• _EXERCISE_
Your task is to quote the records from their first line through the line containing "R13: 680 (+5V, NET6) -> 680 (0V, NET6)", with nothing added or left out.

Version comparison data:

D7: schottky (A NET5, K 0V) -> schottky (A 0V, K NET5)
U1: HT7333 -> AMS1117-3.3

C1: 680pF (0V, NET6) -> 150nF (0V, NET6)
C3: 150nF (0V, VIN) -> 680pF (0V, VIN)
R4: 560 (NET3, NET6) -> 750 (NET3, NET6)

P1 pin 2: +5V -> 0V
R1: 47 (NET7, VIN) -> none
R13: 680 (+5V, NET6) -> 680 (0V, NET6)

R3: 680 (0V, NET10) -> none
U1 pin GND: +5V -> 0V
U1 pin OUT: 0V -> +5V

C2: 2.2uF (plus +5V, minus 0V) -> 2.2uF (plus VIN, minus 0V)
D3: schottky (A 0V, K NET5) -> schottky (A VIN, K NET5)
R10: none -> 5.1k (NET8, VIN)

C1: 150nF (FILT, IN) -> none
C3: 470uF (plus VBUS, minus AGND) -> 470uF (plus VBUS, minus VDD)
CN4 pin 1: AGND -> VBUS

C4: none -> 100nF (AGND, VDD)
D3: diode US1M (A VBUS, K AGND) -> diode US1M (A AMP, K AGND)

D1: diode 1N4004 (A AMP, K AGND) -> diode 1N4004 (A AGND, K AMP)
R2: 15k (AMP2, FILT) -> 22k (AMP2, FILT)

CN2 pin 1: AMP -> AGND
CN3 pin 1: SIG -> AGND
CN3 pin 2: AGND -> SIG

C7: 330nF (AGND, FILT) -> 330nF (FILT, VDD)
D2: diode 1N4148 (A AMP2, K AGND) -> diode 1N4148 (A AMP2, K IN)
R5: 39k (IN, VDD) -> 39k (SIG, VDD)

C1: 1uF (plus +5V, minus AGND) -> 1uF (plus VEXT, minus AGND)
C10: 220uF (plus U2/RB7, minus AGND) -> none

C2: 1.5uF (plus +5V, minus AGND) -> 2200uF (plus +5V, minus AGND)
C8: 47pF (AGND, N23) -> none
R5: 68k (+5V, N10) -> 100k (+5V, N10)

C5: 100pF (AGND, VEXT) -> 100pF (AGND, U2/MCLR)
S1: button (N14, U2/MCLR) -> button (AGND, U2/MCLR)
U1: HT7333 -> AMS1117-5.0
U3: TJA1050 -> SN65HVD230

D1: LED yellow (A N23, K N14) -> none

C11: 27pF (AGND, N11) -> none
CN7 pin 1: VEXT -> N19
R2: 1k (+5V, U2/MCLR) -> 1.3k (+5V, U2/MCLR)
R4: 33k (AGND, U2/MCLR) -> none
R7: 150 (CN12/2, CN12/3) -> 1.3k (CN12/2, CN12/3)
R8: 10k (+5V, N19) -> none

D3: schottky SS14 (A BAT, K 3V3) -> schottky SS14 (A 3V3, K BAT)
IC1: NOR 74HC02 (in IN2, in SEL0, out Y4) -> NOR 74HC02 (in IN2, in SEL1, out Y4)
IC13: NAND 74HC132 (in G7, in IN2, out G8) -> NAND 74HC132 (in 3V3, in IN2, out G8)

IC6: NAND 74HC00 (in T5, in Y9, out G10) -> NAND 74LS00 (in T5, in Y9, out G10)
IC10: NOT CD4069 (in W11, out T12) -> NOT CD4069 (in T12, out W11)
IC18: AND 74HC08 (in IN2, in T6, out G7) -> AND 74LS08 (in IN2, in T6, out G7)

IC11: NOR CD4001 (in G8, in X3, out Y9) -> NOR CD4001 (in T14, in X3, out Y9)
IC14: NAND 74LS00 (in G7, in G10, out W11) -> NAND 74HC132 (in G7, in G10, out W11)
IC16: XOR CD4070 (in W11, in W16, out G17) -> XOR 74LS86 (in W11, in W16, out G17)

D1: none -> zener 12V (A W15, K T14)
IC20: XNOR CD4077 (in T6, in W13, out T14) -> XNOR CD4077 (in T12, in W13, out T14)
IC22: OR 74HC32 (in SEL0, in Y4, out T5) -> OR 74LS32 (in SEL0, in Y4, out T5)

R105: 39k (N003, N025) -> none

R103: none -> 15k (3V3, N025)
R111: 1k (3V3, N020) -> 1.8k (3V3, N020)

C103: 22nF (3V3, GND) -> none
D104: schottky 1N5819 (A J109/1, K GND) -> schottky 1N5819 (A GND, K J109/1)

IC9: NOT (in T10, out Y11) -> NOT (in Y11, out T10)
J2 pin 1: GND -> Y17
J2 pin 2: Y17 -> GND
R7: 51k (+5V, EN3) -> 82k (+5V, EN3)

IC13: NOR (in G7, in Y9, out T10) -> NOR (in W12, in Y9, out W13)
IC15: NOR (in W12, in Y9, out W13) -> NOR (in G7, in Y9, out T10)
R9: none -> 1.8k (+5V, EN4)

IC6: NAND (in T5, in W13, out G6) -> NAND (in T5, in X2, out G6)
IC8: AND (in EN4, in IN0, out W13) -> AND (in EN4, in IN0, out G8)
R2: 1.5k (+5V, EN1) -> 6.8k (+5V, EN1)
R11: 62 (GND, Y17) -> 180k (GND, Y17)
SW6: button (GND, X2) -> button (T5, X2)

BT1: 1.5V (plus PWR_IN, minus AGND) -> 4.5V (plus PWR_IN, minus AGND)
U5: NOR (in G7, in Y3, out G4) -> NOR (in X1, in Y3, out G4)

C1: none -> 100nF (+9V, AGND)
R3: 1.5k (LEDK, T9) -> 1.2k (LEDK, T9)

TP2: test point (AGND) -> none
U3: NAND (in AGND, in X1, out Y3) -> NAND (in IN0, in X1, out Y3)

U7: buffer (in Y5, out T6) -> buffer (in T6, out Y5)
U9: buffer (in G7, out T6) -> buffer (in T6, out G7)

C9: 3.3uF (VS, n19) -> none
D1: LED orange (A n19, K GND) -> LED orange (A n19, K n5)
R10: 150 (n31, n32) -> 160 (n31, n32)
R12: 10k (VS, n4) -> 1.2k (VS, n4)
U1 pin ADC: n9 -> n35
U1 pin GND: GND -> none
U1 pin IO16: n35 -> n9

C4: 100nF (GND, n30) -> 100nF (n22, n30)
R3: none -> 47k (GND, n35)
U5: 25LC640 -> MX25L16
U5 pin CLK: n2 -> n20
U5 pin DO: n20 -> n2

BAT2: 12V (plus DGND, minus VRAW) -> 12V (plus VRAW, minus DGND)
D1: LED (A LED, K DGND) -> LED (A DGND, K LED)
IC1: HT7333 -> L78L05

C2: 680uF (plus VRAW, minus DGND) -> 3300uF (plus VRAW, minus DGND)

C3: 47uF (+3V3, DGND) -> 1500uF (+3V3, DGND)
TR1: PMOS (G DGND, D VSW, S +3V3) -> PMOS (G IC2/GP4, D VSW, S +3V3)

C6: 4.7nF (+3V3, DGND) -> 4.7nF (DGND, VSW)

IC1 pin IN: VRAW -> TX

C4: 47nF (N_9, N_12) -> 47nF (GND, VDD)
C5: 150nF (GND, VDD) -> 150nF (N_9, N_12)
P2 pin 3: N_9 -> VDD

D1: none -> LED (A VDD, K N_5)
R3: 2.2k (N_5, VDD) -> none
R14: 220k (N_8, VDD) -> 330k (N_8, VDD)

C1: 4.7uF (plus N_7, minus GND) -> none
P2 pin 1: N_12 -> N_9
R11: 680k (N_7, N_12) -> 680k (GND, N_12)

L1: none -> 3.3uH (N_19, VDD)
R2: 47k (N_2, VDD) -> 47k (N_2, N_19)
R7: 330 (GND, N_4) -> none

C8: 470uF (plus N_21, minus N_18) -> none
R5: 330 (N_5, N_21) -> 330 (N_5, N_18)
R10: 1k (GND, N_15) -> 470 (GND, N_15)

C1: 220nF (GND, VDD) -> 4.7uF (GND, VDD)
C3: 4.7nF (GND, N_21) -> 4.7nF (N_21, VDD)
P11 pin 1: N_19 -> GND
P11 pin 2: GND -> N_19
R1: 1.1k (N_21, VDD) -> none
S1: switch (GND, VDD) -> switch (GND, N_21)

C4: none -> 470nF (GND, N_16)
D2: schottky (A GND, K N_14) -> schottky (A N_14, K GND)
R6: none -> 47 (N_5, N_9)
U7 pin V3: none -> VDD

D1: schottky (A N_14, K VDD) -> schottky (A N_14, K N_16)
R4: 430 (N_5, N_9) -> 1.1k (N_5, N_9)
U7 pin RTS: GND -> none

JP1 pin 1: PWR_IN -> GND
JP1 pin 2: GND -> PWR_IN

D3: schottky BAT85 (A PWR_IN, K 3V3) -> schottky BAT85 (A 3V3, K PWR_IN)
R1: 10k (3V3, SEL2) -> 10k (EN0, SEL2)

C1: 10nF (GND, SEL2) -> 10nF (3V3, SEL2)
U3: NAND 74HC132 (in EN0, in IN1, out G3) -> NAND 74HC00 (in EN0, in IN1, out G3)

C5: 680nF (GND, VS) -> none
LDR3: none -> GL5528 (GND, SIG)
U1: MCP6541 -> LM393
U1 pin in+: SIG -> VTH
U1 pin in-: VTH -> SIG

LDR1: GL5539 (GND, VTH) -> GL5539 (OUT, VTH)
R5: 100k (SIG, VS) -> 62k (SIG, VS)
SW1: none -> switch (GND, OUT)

• _FINISHED EXERCISE_
D7: schottky (A NET5, K 0V) -> schottky (A 0V, K NET5)
U1: HT7333 -> AMS1117-3.3

C1: 680pF (0V, NET6) -> 150nF (0V, NET6)
C3: 150nF (0V, VIN) -> 680pF (0V, VIN)
R4: 560 (NET3, NET6) -> 750 (NET3, NET6)

P1 pin 2: +5V -> 0V
R1: 47 (NET7, VIN) -> none
R13: 680 (+5V, NET6) -> 680 (0V, NET6)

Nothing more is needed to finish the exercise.